> Recorded data
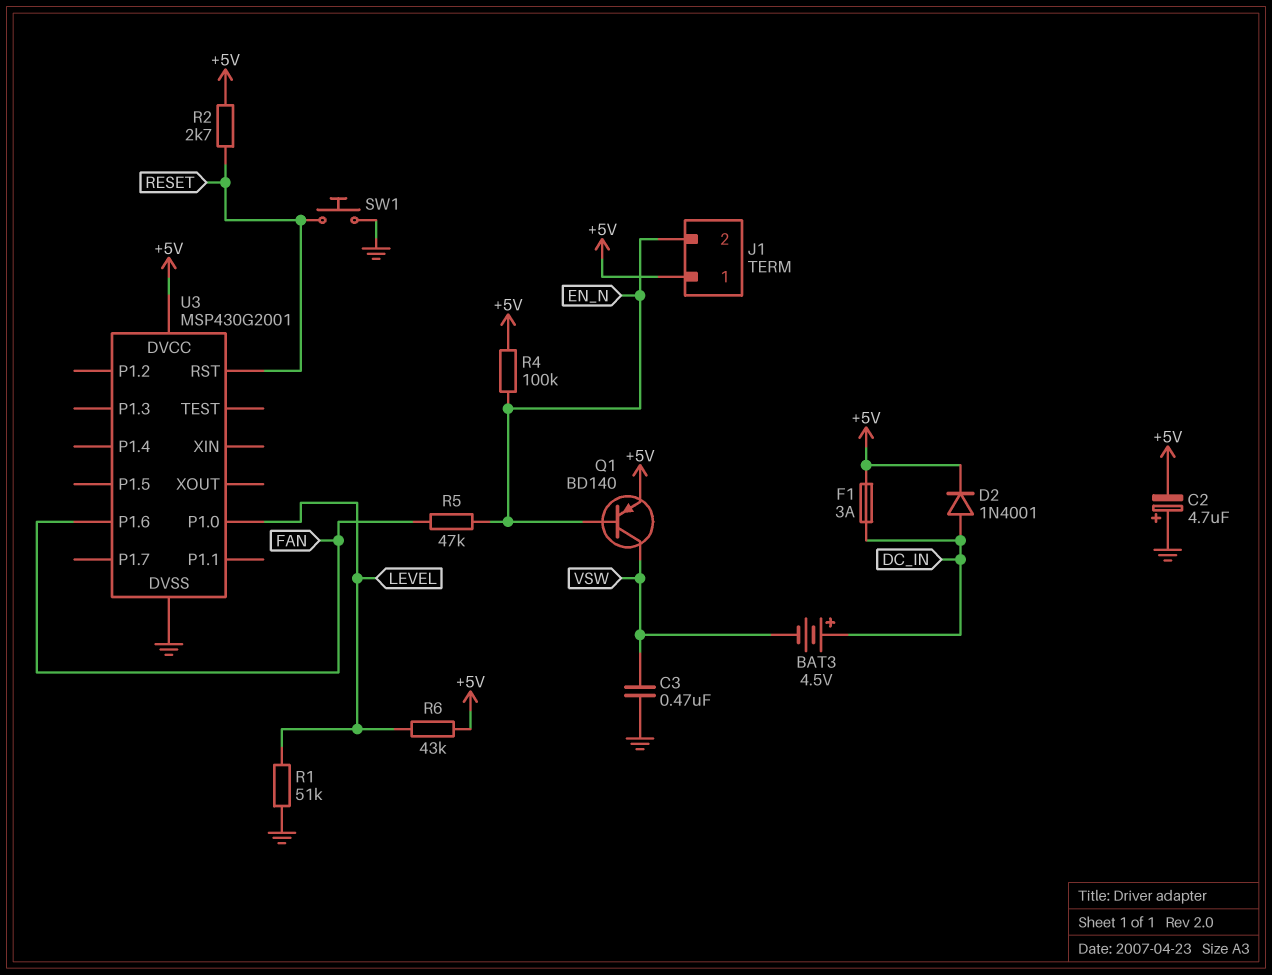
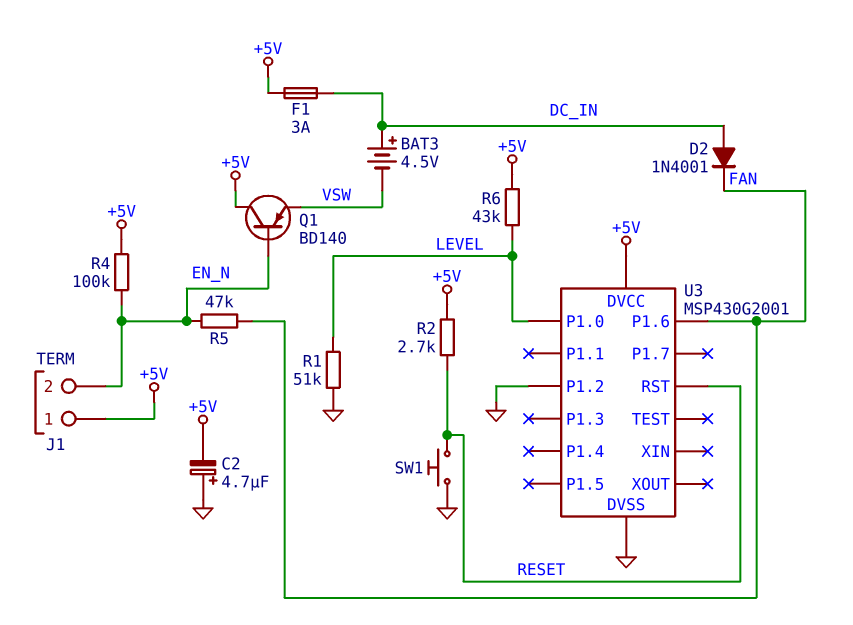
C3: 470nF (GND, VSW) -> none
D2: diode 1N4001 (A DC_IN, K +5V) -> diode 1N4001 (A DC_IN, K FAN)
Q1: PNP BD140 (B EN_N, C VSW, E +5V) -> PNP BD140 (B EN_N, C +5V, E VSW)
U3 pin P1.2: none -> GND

---

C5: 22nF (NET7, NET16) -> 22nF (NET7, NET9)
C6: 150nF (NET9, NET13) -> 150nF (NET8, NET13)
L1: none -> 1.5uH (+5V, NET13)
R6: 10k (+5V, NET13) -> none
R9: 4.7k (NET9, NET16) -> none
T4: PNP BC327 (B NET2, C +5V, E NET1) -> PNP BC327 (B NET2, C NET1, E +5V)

> Task directions
Return the number of lines in the data above that include the word "none", and nothing else.

> Output for this task
5